**Activity:**
In the data below, restate exactly the lines from the one with "C12: 22uF (plus" to the final line, both included, but not the pictures.

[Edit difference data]
◇ ◇ ◇ ◇ ◇

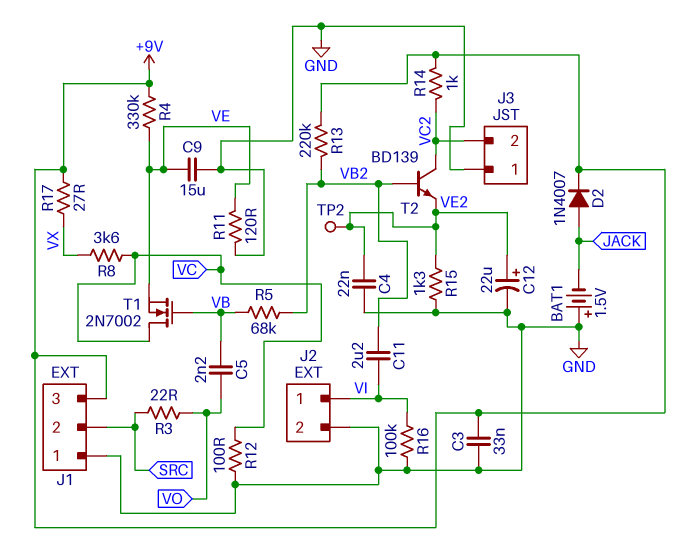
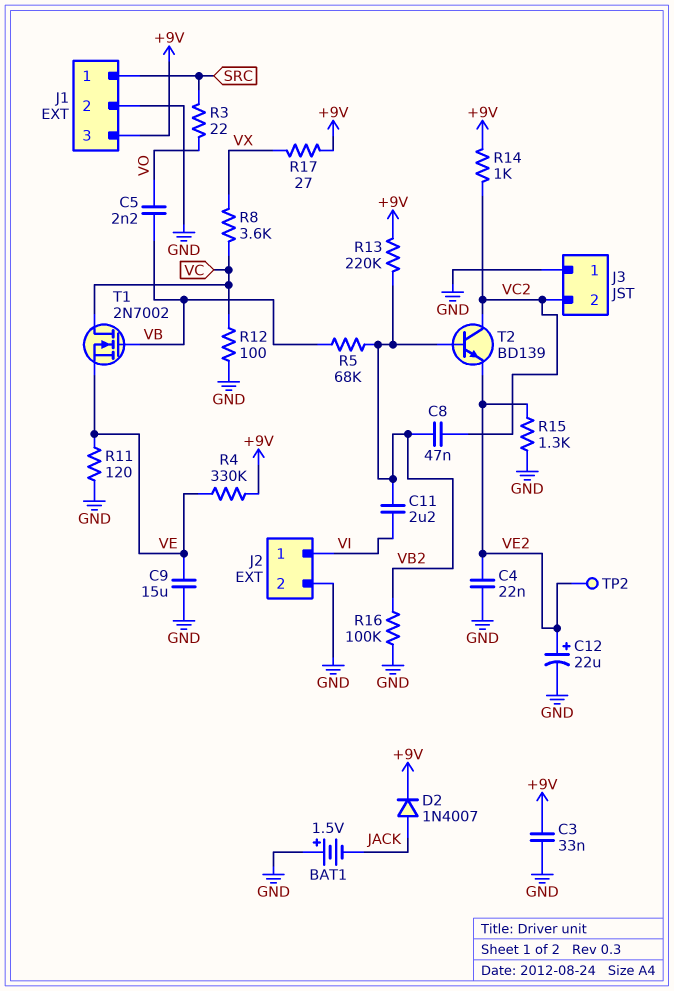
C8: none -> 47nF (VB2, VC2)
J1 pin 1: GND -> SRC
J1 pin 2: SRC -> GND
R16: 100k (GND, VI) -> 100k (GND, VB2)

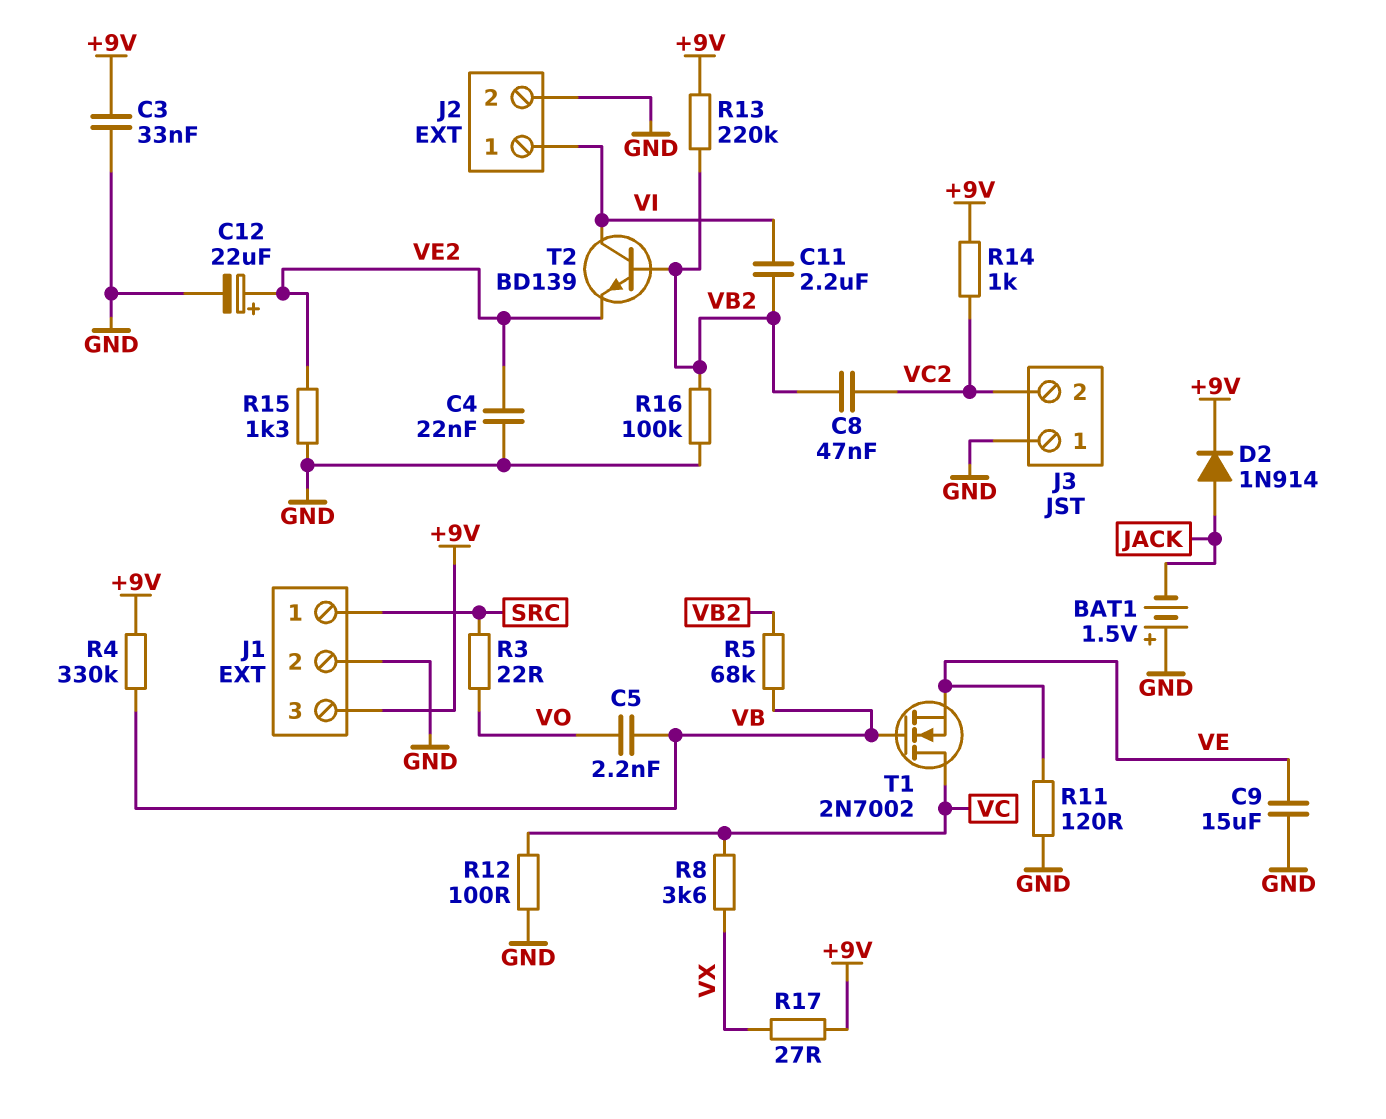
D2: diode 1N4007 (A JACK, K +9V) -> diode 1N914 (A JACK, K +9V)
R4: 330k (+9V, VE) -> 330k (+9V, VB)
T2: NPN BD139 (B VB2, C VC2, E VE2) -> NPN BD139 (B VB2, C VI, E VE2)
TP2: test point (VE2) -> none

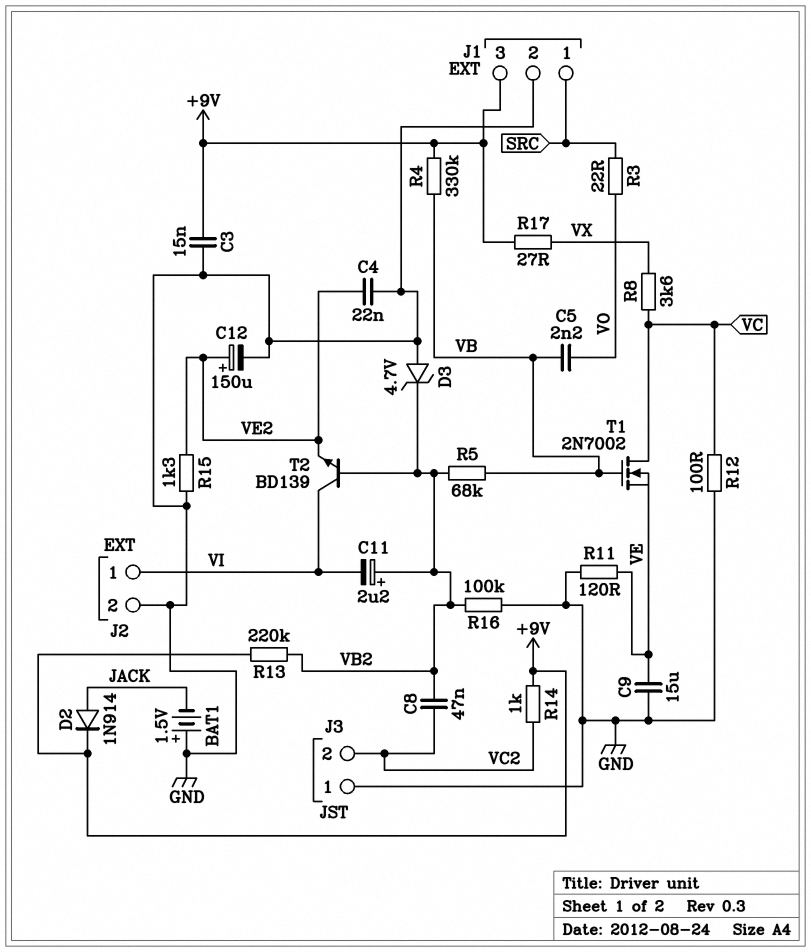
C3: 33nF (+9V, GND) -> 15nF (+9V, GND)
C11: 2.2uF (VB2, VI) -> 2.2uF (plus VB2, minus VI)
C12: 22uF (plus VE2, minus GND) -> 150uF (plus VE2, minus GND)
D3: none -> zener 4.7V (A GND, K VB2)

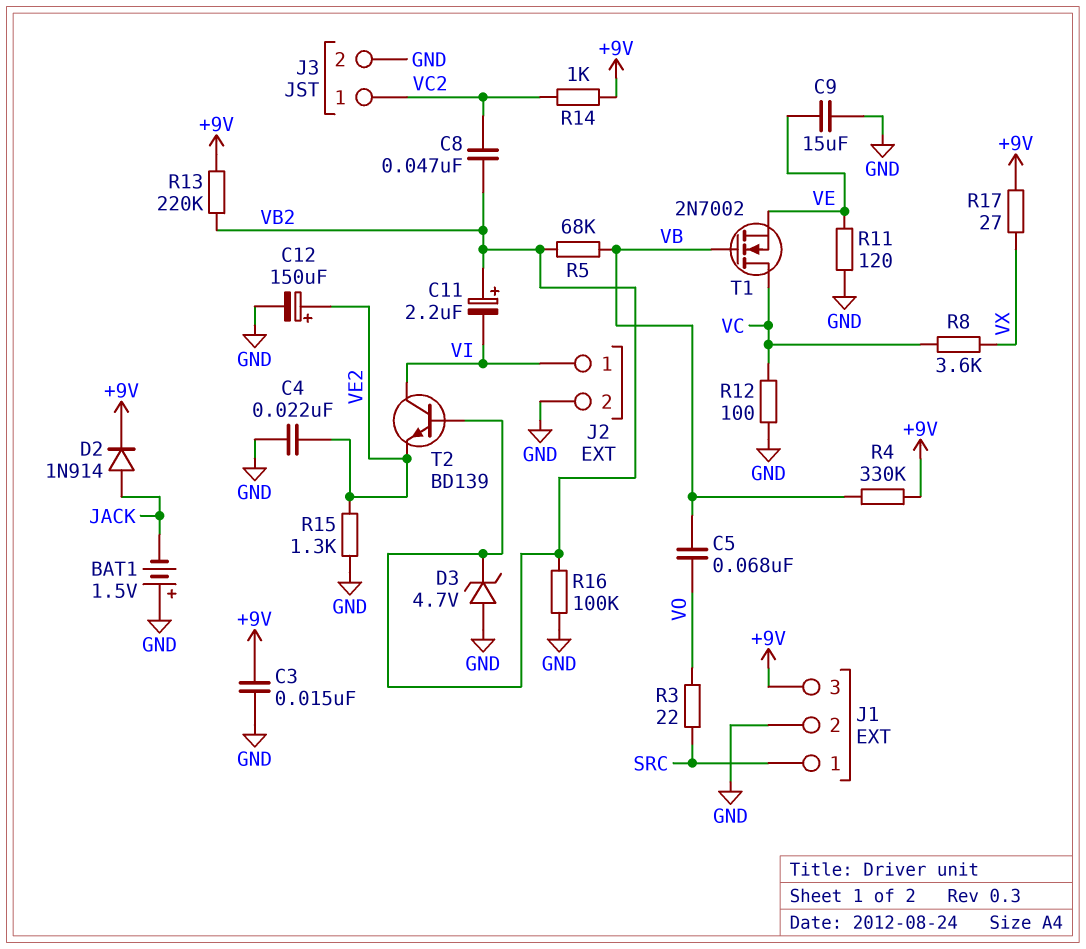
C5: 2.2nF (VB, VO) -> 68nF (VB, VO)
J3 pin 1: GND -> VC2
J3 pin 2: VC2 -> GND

◇ ◇ ◇ ◇ ◇

**Your response:**
C12: 22uF (plus VE2, minus GND) -> 150uF (plus VE2, minus GND)
D3: none -> zener 4.7V (A GND, K VB2)

C5: 2.2nF (VB, VO) -> 68nF (VB, VO)
J3 pin 1: GND -> VC2
J3 pin 2: VC2 -> GND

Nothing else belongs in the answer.